YOUR ASSIGNMENT: Write out the stretch of lines below that begins at the line with "gray diamond: (503, 85) -> (542, 204), moved" and ends at the line with "purple square: (345, 356)", including both, exactly as given and nothing more.

INFORMATION SUPPLIED:

________________________

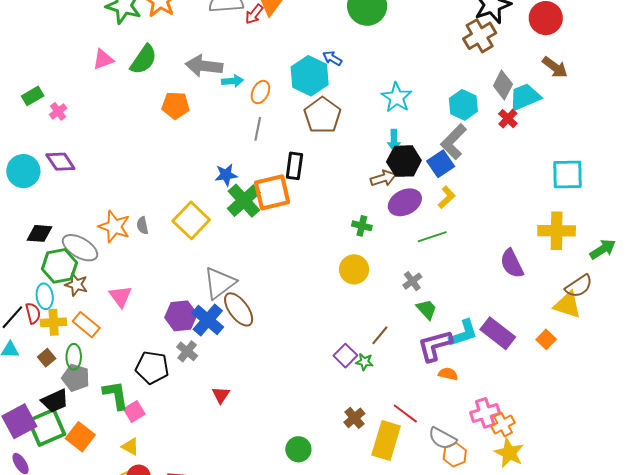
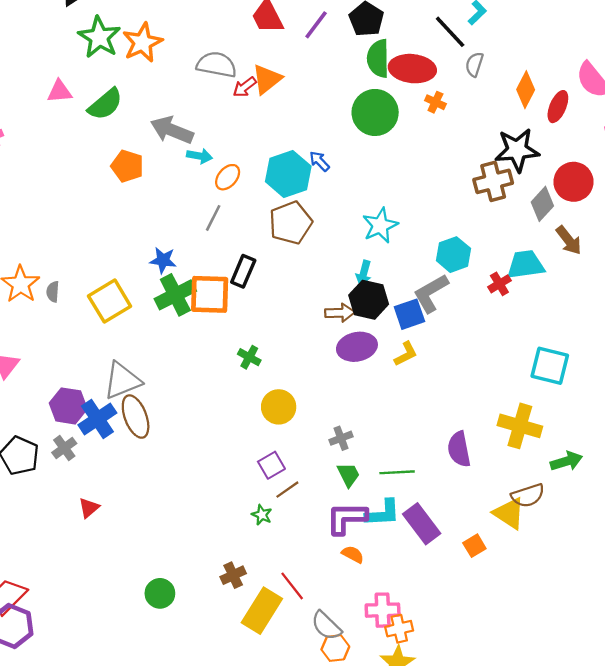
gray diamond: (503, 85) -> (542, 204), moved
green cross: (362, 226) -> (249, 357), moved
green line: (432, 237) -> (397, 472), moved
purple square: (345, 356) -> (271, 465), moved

________________________

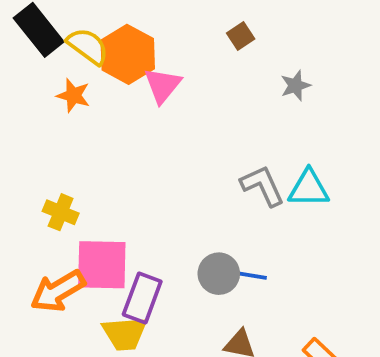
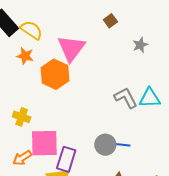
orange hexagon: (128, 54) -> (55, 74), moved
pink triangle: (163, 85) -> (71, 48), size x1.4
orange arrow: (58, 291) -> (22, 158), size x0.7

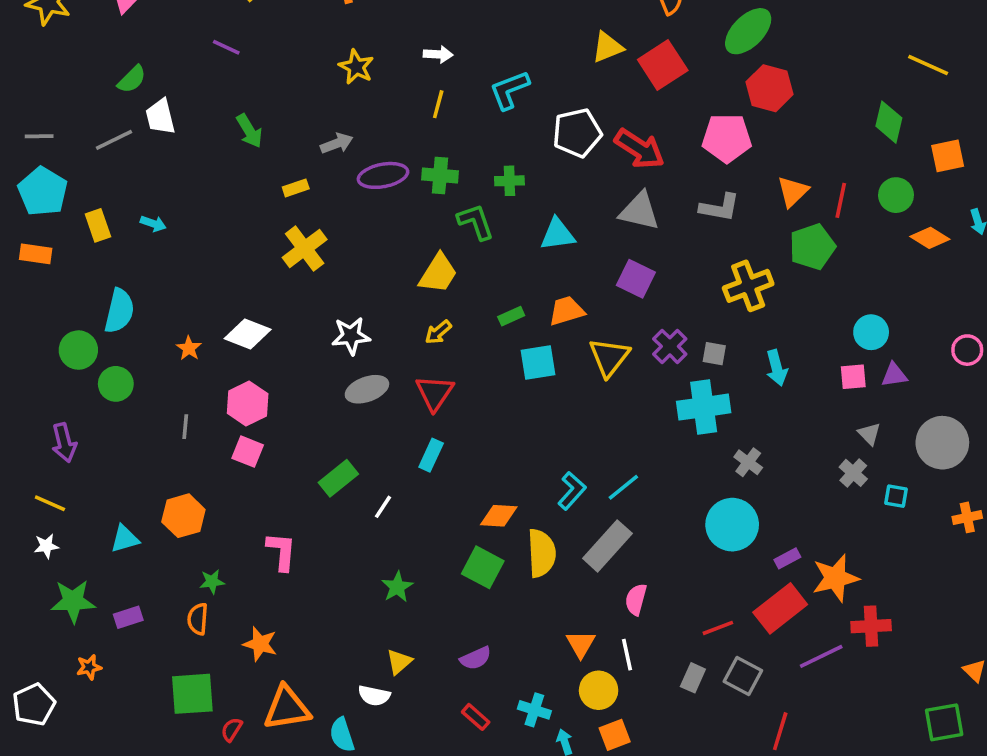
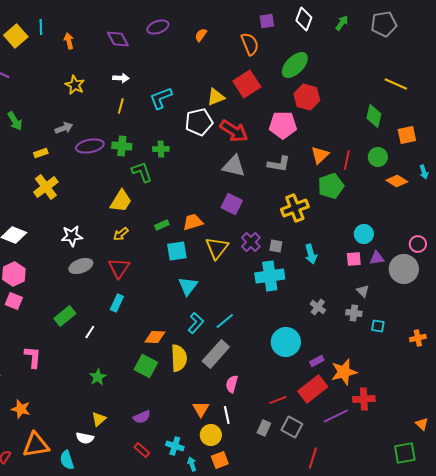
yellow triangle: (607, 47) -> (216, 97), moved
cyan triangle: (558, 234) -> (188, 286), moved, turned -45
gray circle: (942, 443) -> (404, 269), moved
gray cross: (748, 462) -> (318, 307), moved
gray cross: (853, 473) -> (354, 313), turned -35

________________________

SOLVED EXERCISE:
gray diamond: (503, 85) -> (542, 204), moved
green cross: (362, 226) -> (249, 357), moved
green line: (432, 237) -> (397, 472), moved
purple square: (345, 356) -> (271, 465), moved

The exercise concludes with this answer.